● **WHAT TO PRODUCE**
Lines to be reproduced exactly: the one that holds "(178, 264) = (172, 258): blue" and all those after it through the end of the data. Include no others.

● **GIVEN DATA**

[Start of Attachment]

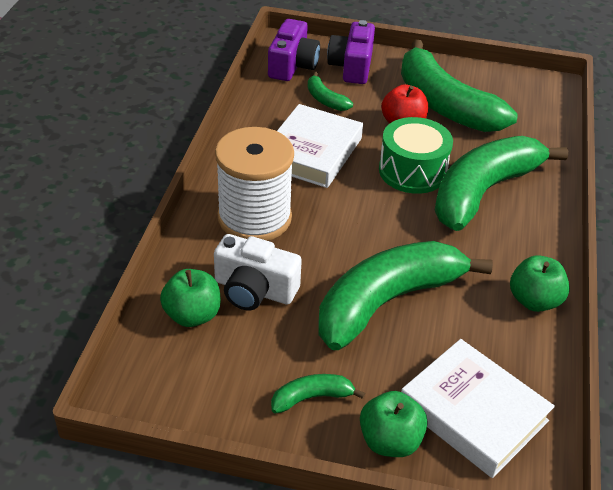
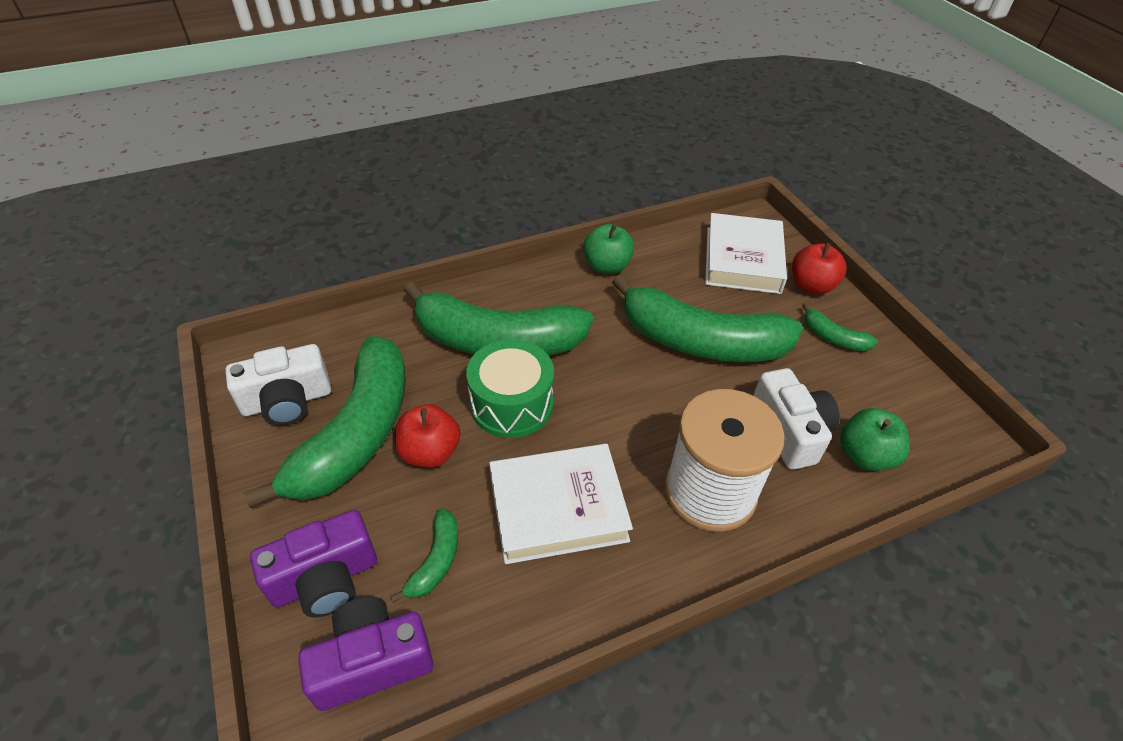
camera: 125 degrees left, 5 degrees up
(390, 441) = (811, 286): green apple -> red apple
(496, 90) = (287, 401): none -> white camera

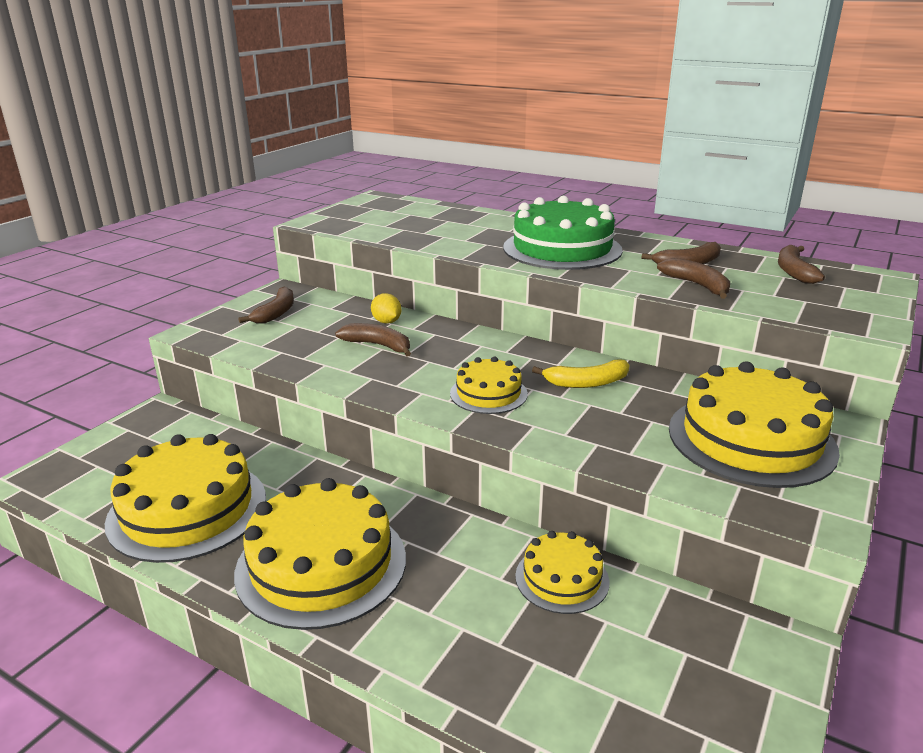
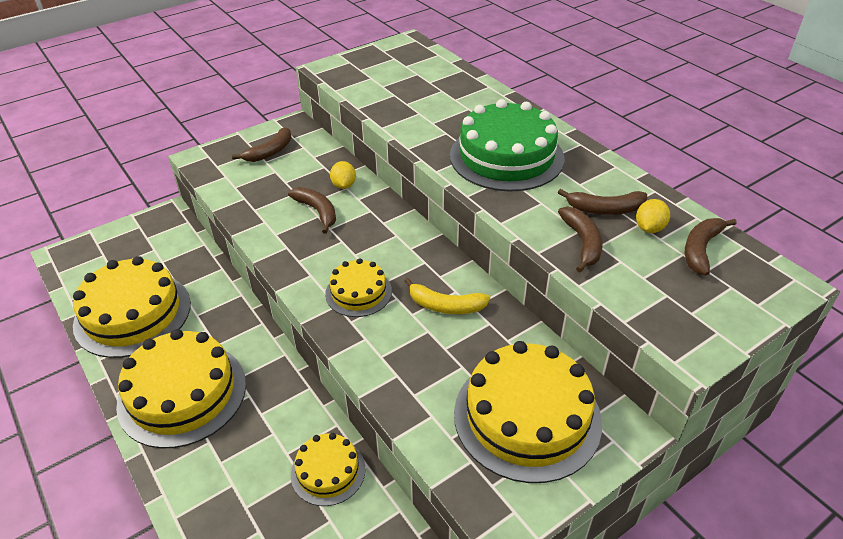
camera: 25 degrees right, 15 degrees up
(738, 267) = (649, 228): none -> yellow lemon

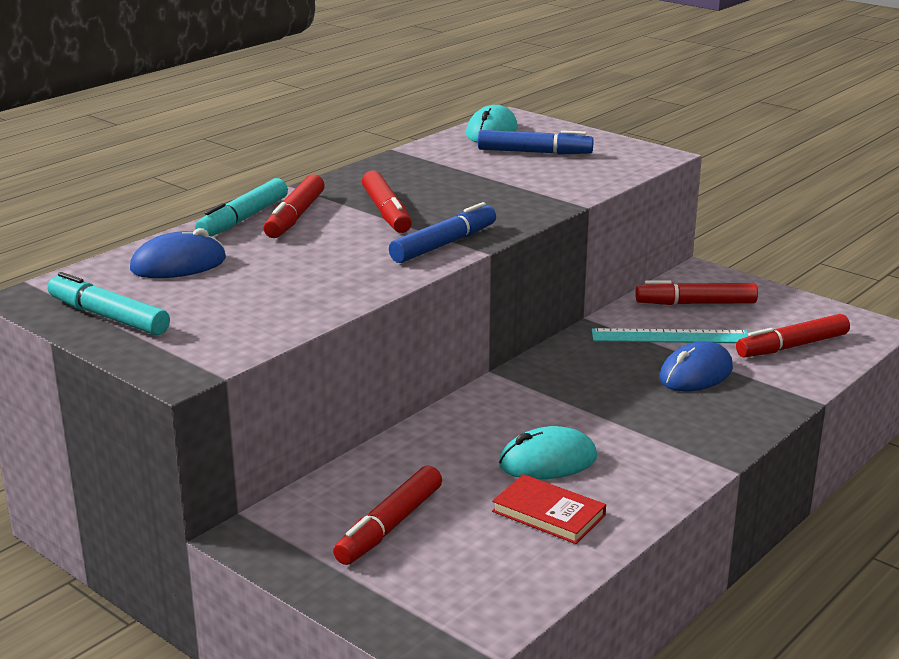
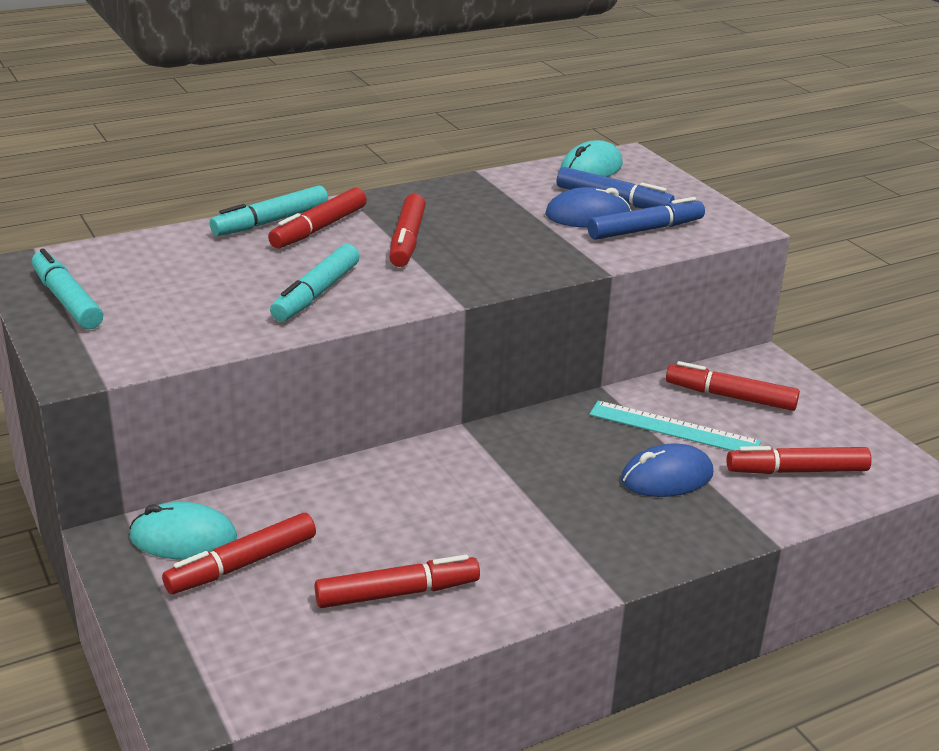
camera: 20 degrees right, 5 degrees up
(178, 264) = (172, 258): blue mouse -> blue mouse (587, 216)
(346, 267) = (316, 293): none -> turquoise marker
(444, 244) = (429, 288): blue marker -> blue marker (645, 230)
(547, 461) = (441, 536): turquoise mouse -> turquoise mouse (183, 538)
(548, 513) = (397, 593): red book -> red marker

[End of Attachment]

● **WRITTEN ANSWER**
(178, 264) = (172, 258): blue mouse -> blue mouse (587, 216)
(346, 267) = (316, 293): none -> turquoise marker
(444, 244) = (429, 288): blue marker -> blue marker (645, 230)
(547, 461) = (441, 536): turquoise mouse -> turquoise mouse (183, 538)
(548, 513) = (397, 593): red book -> red marker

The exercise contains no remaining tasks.